> **WHAT NEEDS TO BE DONE**: Go through the data and copy each line where the word "tape" shows up.
── EXTRACTED RECORDS
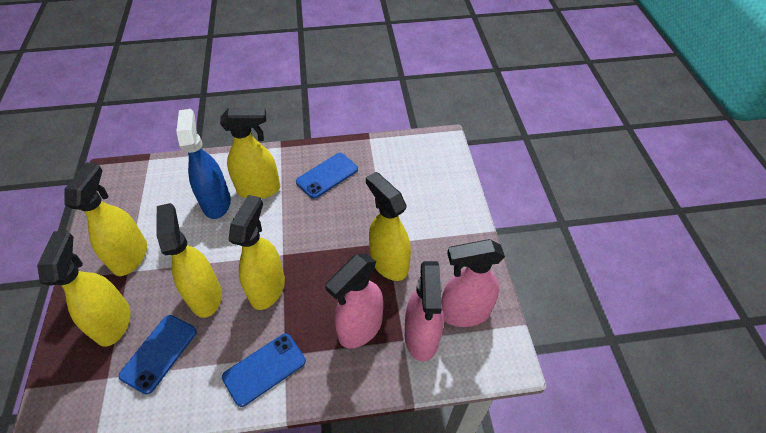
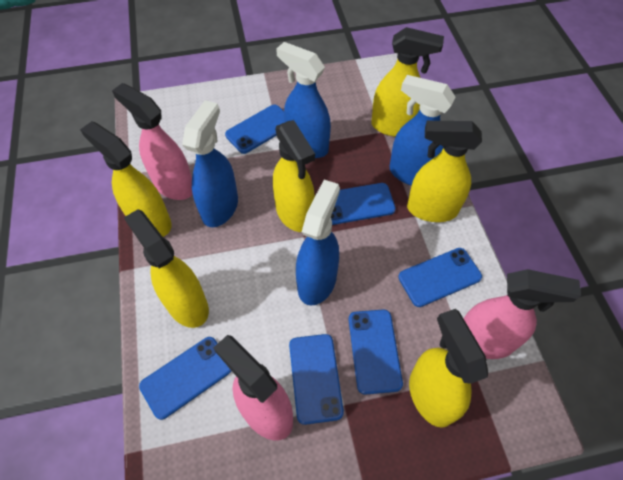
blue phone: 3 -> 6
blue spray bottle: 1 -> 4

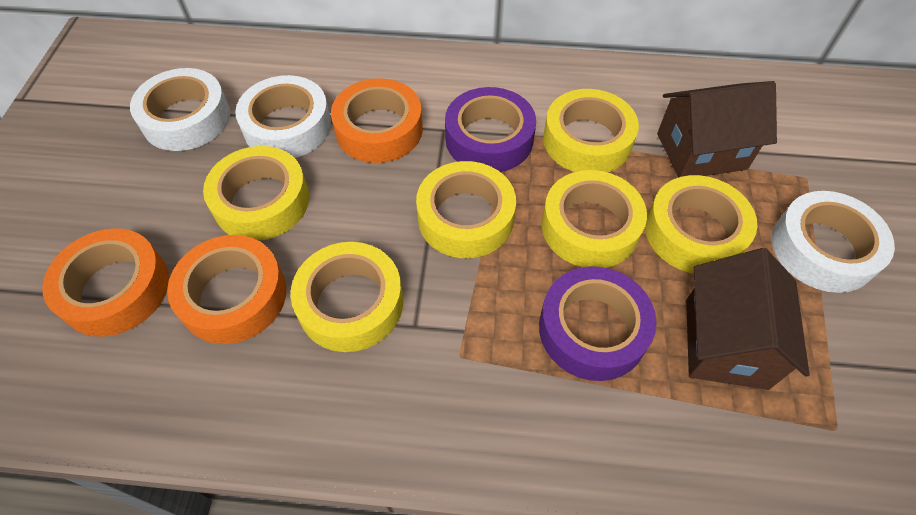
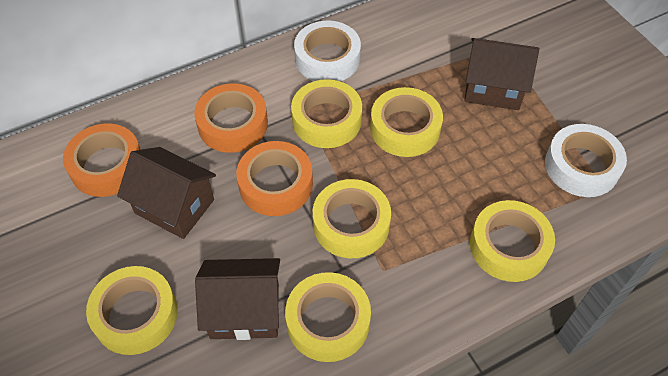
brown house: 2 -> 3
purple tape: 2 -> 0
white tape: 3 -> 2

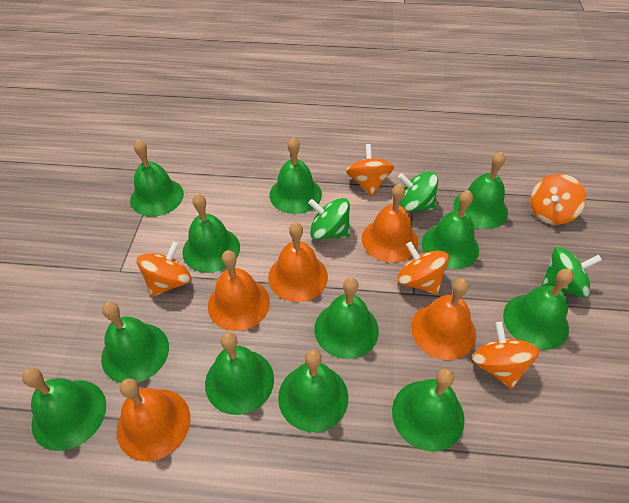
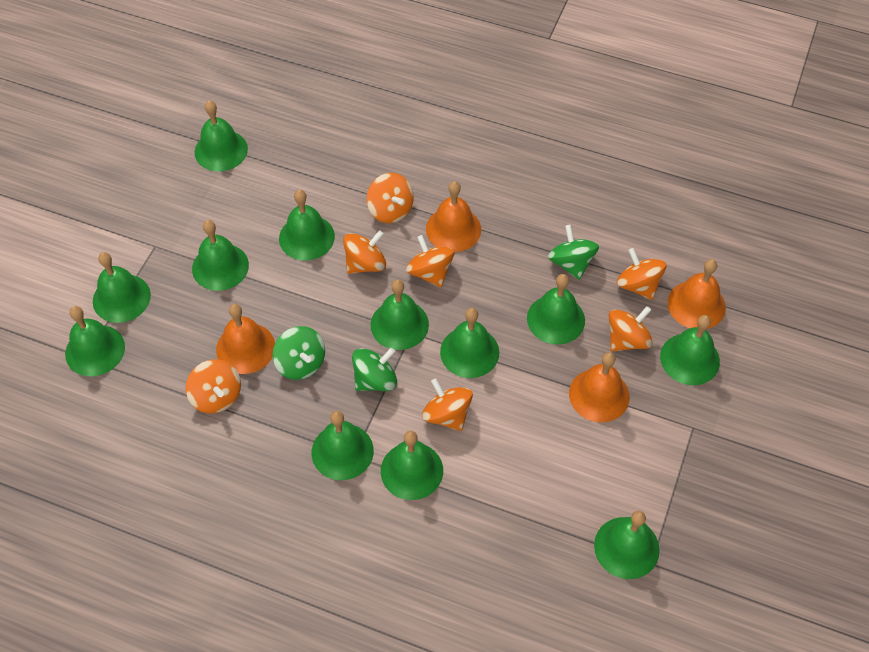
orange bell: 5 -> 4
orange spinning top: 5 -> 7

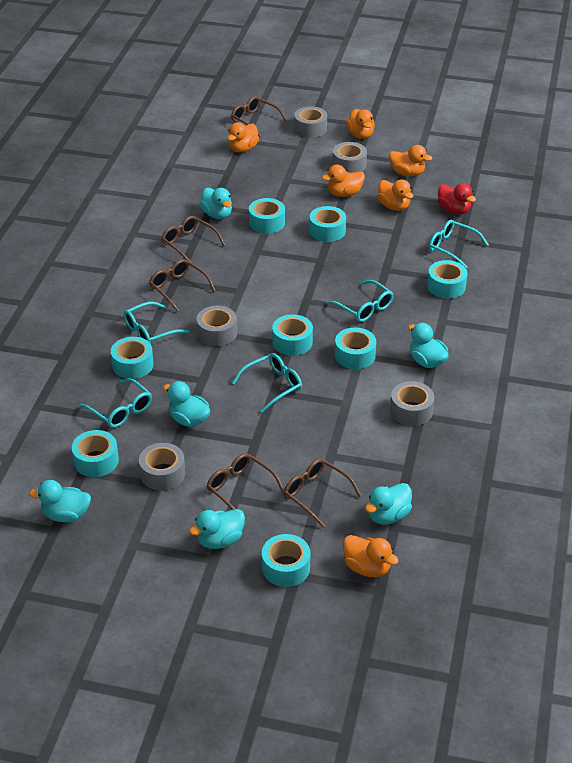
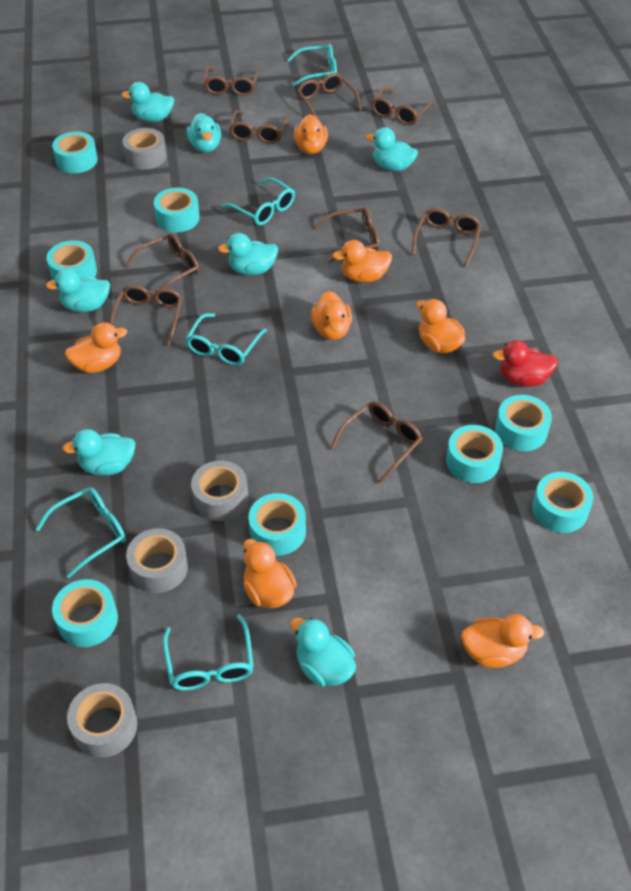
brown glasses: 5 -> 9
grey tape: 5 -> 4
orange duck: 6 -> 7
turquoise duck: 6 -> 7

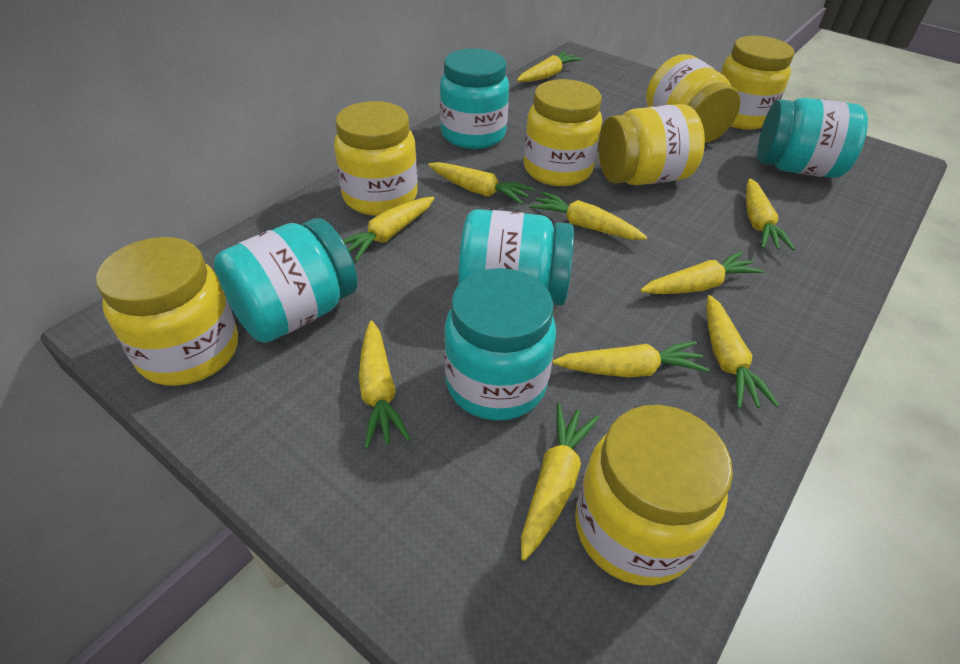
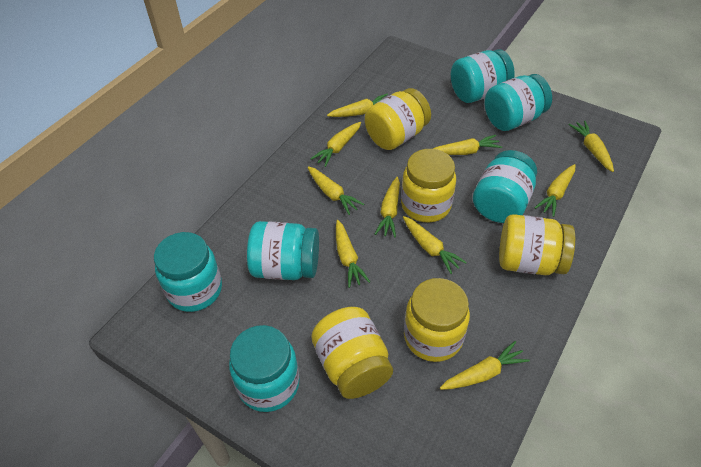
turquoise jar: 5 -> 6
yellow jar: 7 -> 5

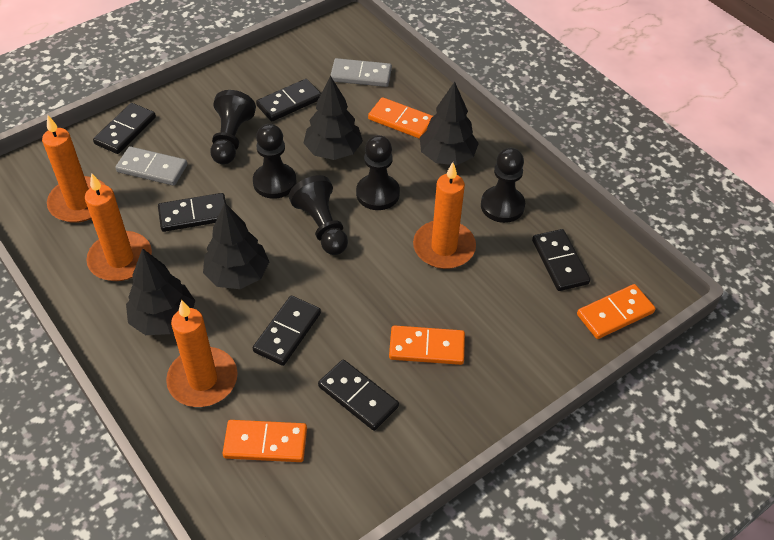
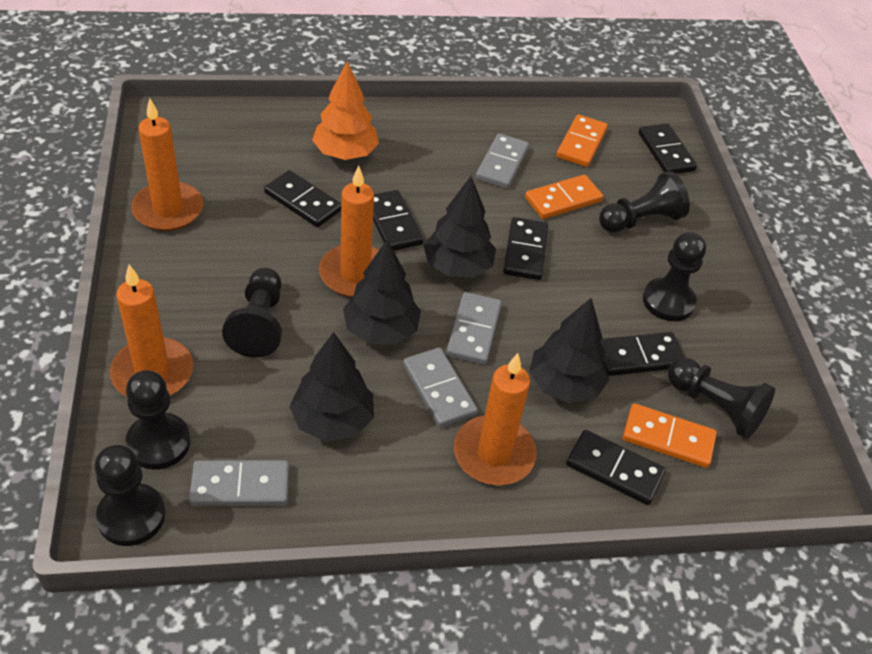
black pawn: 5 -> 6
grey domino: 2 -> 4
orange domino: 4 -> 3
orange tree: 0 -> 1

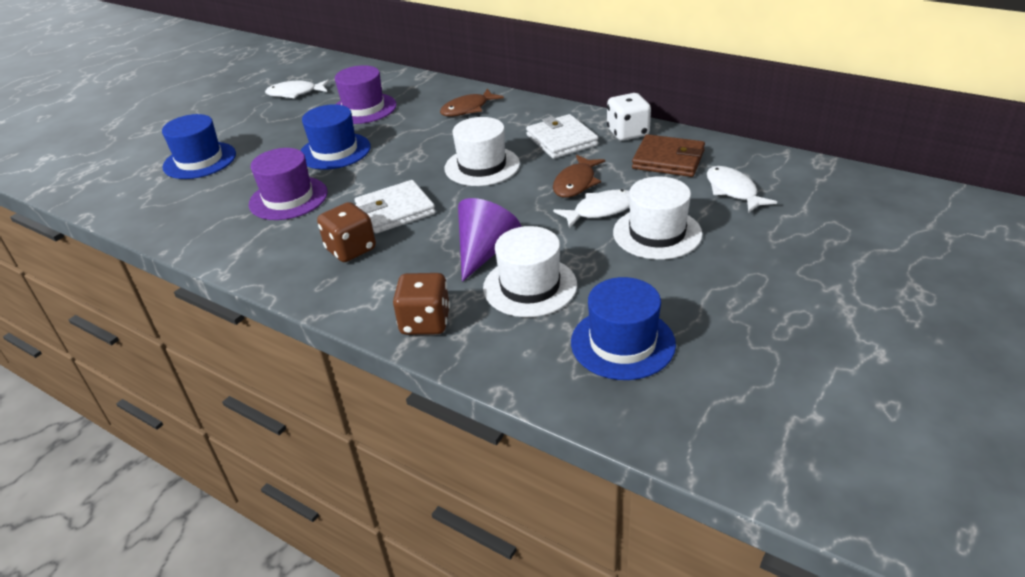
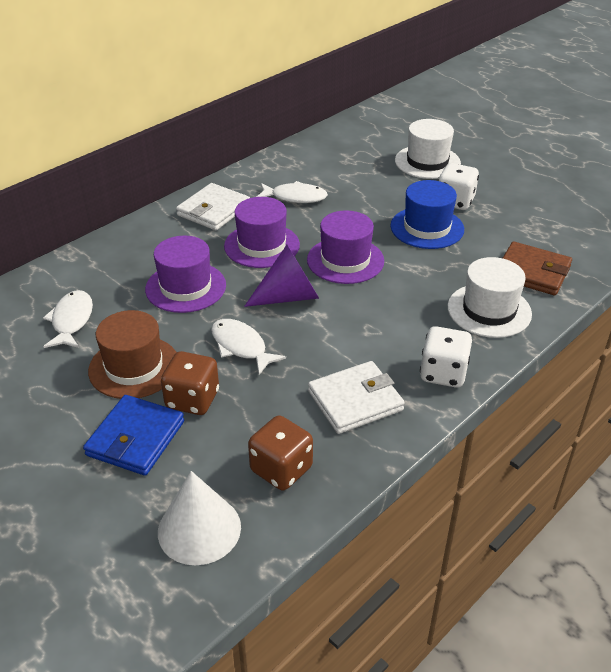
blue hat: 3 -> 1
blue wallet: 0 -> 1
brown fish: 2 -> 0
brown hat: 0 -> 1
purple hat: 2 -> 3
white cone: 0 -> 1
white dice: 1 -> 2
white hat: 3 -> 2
────
> **SOLUTION BELOW**:
purple tape: 2 -> 0
white tape: 3 -> 2
grey tape: 5 -> 4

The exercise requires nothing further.